TO DO: In full and without alteration, print the records below, minus any images.

Segment Start: INFORMATION GIVEN

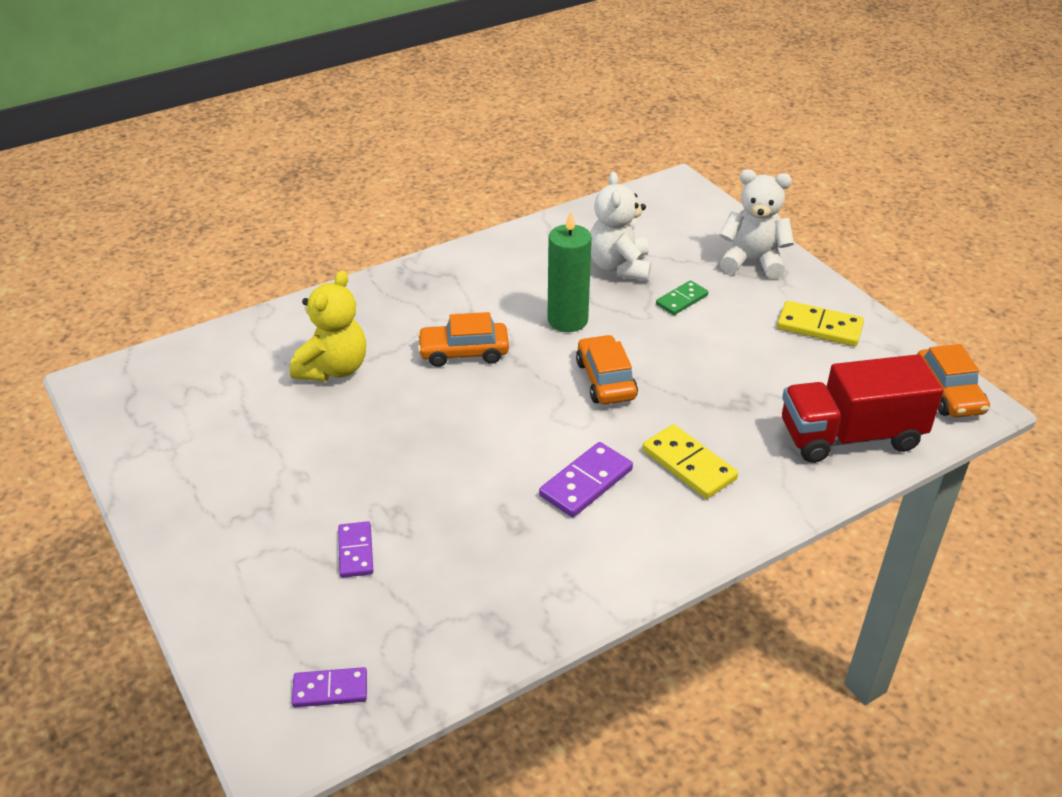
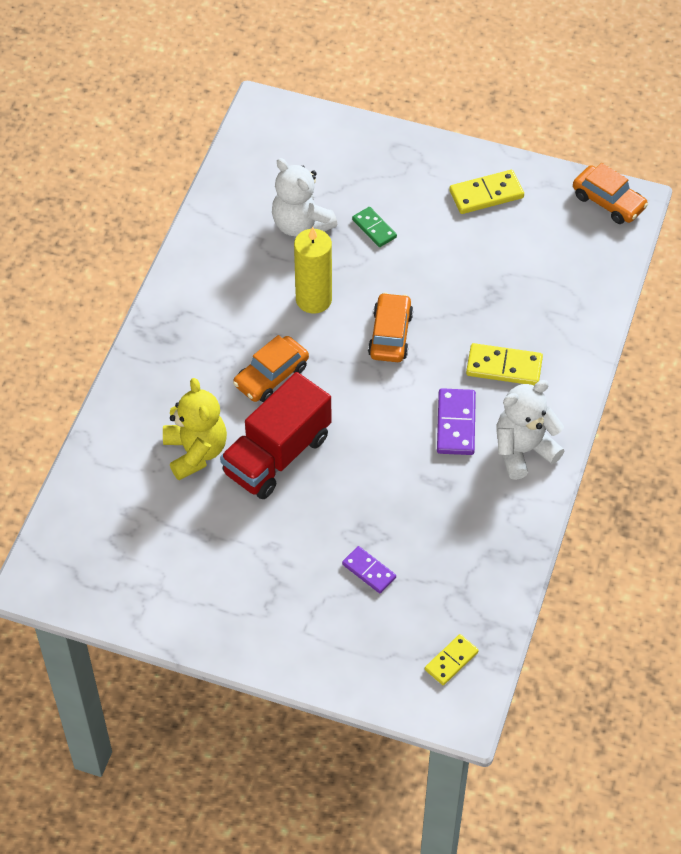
camera: 40 degrees left, 15 degrees up
(330, 690) = (451, 661): purple domino -> yellow domino
(567, 320) = (313, 299): green candle -> yellow candle
(605, 380) = (390, 335): orange car -> orange car turned 60 degrees clockwise
(681, 300) = (374, 228): green domino -> green domino turned 45 degrees counterclockwise
(752, 261) = (389, 158): white teddy bear -> white teddy bear (523, 450)
(850, 436) = (579, 278): red truck -> red truck (277, 455)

Segment End: INFORMATION GIVEN

EXPECTED OUTPUT:
camera: 40 degrees left, 15 degrees up
(330, 690) = (451, 661): purple domino -> yellow domino
(567, 320) = (313, 299): green candle -> yellow candle
(605, 380) = (390, 335): orange car -> orange car turned 60 degrees clockwise
(681, 300) = (374, 228): green domino -> green domino turned 45 degrees counterclockwise
(752, 261) = (389, 158): white teddy bear -> white teddy bear (523, 450)
(850, 436) = (579, 278): red truck -> red truck (277, 455)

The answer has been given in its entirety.